*** Opening of Source material ***

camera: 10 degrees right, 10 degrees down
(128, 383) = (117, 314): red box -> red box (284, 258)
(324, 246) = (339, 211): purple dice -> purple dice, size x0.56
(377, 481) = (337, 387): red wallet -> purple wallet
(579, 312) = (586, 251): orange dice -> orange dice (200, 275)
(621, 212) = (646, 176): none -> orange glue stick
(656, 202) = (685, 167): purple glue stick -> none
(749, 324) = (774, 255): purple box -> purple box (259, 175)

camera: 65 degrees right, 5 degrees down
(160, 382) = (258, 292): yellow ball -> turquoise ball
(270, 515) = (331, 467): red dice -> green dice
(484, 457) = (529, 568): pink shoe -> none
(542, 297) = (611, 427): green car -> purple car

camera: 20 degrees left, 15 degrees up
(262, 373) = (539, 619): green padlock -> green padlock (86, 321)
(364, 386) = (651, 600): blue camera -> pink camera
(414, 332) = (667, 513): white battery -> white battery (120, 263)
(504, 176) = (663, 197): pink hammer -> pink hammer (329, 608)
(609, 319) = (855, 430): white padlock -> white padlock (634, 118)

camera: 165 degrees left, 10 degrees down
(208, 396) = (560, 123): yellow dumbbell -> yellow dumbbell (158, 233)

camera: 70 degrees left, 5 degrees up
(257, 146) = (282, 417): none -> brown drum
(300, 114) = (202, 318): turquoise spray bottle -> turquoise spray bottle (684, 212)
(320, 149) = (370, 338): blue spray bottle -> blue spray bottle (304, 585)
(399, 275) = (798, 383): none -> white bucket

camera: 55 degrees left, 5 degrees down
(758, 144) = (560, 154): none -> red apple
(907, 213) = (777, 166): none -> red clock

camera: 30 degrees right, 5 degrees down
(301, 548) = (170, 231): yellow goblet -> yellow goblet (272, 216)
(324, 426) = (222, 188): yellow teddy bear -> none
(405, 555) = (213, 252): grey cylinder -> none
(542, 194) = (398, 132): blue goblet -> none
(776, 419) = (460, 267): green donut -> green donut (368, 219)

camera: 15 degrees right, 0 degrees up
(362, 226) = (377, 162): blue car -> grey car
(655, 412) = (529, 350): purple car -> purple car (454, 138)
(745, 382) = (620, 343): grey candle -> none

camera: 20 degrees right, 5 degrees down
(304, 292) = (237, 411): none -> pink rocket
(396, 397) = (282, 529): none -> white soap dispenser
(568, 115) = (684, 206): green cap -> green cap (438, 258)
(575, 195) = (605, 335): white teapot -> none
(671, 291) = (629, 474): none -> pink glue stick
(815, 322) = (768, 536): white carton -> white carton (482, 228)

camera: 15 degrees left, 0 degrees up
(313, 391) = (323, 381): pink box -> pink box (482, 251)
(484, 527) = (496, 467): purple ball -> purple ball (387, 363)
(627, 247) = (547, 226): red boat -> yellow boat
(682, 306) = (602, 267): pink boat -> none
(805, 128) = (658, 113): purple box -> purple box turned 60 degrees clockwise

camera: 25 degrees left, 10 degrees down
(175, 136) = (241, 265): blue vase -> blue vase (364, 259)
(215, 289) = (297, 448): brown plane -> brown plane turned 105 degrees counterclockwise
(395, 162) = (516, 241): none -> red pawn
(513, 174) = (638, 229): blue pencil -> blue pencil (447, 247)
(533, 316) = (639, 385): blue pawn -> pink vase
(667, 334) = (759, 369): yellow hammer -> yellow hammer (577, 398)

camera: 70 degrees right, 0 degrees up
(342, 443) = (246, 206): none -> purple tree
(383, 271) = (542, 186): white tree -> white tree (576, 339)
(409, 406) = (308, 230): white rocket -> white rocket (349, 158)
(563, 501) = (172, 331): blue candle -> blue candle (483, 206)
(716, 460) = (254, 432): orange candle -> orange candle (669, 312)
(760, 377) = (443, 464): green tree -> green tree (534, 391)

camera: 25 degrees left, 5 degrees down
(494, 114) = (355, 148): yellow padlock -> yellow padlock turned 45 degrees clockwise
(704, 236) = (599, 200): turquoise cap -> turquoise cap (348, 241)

*** Close of Source material ***

*Work to complete*
Provide the number of lines above in which the word "brown" appears, with no further words.

*Exercise answer*
2